● Work required
Restate the full set of records exactly, without adding or dropping a word.
═════ Available data ═════
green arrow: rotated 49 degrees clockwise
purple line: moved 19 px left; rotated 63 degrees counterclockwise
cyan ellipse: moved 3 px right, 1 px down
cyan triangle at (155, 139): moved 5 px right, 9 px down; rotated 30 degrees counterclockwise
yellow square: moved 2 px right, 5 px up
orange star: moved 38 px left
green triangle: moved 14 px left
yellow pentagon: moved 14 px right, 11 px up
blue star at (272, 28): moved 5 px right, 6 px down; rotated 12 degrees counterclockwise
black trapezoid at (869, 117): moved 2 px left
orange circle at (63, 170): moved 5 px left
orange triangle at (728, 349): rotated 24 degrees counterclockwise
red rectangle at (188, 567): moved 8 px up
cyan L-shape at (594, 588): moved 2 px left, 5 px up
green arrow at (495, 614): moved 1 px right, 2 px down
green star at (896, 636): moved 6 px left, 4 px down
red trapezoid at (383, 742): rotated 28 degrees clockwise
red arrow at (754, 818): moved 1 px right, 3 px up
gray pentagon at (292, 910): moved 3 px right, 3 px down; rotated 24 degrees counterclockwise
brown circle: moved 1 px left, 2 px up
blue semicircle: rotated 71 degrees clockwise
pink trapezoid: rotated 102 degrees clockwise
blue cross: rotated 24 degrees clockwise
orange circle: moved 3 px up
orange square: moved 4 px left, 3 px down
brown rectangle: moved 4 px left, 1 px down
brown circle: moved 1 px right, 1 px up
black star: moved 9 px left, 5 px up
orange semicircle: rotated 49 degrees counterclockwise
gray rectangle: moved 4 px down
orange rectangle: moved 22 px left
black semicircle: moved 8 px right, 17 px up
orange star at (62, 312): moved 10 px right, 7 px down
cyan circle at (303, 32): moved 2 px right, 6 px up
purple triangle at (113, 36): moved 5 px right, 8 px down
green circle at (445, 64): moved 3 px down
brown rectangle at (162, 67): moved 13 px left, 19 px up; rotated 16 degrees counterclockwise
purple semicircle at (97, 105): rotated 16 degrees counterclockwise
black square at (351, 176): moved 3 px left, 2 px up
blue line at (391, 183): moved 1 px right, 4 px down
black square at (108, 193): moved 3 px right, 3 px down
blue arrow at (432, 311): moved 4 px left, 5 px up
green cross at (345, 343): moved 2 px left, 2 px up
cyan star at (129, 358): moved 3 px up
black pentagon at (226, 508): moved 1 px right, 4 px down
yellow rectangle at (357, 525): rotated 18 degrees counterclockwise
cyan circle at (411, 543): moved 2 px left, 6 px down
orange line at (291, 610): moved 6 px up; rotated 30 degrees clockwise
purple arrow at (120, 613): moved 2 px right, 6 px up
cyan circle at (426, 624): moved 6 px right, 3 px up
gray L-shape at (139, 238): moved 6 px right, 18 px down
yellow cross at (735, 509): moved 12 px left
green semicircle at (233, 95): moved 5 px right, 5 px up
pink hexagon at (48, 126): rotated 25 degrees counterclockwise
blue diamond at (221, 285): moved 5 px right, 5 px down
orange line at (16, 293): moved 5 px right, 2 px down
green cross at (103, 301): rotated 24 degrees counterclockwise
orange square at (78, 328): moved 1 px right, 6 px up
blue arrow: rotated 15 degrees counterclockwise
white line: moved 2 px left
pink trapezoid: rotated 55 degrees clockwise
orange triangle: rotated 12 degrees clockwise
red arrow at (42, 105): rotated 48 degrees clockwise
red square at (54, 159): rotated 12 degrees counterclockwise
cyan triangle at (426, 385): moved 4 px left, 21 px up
═════
● Response for this exercise
green arrow: rotated 49 degrees clockwise
purple line: moved 19 px left; rotated 63 degrees counterclockwise
cyan ellipse: moved 3 px right, 1 px down
cyan triangle at (155, 139): moved 5 px right, 9 px down; rotated 30 degrees counterclockwise
yellow square: moved 2 px right, 5 px up
orange star: moved 38 px left
green triangle: moved 14 px left
yellow pentagon: moved 14 px right, 11 px up
blue star at (272, 28): moved 5 px right, 6 px down; rotated 12 degrees counterclockwise
black trapezoid at (869, 117): moved 2 px left
orange circle at (63, 170): moved 5 px left
orange triangle at (728, 349): rotated 24 degrees counterclockwise
red rectangle at (188, 567): moved 8 px up
cyan L-shape at (594, 588): moved 2 px left, 5 px up
green arrow at (495, 614): moved 1 px right, 2 px down
green star at (896, 636): moved 6 px left, 4 px down
red trapezoid at (383, 742): rotated 28 degrees clockwise
red arrow at (754, 818): moved 1 px right, 3 px up
gray pentagon at (292, 910): moved 3 px right, 3 px down; rotated 24 degrees counterclockwise
brown circle: moved 1 px left, 2 px up
blue semicircle: rotated 71 degrees clockwise
pink trapezoid: rotated 102 degrees clockwise
blue cross: rotated 24 degrees clockwise
orange circle: moved 3 px up
orange square: moved 4 px left, 3 px down
brown rectangle: moved 4 px left, 1 px down
brown circle: moved 1 px right, 1 px up
black star: moved 9 px left, 5 px up
orange semicircle: rotated 49 degrees counterclockwise
gray rectangle: moved 4 px down
orange rectangle: moved 22 px left
black semicircle: moved 8 px right, 17 px up
orange star at (62, 312): moved 10 px right, 7 px down
cyan circle at (303, 32): moved 2 px right, 6 px up
purple triangle at (113, 36): moved 5 px right, 8 px down
green circle at (445, 64): moved 3 px down
brown rectangle at (162, 67): moved 13 px left, 19 px up; rotated 16 degrees counterclockwise
purple semicircle at (97, 105): rotated 16 degrees counterclockwise
black square at (351, 176): moved 3 px left, 2 px up
blue line at (391, 183): moved 1 px right, 4 px down
black square at (108, 193): moved 3 px right, 3 px down
blue arrow at (432, 311): moved 4 px left, 5 px up
green cross at (345, 343): moved 2 px left, 2 px up
cyan star at (129, 358): moved 3 px up
black pentagon at (226, 508): moved 1 px right, 4 px down
yellow rectangle at (357, 525): rotated 18 degrees counterclockwise
cyan circle at (411, 543): moved 2 px left, 6 px down
orange line at (291, 610): moved 6 px up; rotated 30 degrees clockwise
purple arrow at (120, 613): moved 2 px right, 6 px up
cyan circle at (426, 624): moved 6 px right, 3 px up
gray L-shape at (139, 238): moved 6 px right, 18 px down
yellow cross at (735, 509): moved 12 px left
green semicircle at (233, 95): moved 5 px right, 5 px up
pink hexagon at (48, 126): rotated 25 degrees counterclockwise
blue diamond at (221, 285): moved 5 px right, 5 px down
orange line at (16, 293): moved 5 px right, 2 px down
green cross at (103, 301): rotated 24 degrees counterclockwise
orange square at (78, 328): moved 1 px right, 6 px up
blue arrow: rotated 15 degrees counterclockwise
white line: moved 2 px left
pink trapezoid: rotated 55 degrees clockwise
orange triangle: rotated 12 degrees clockwise
red arrow at (42, 105): rotated 48 degrees clockwise
red square at (54, 159): rotated 12 degrees counterclockwise
cyan triangle at (426, 385): moved 4 px left, 21 px up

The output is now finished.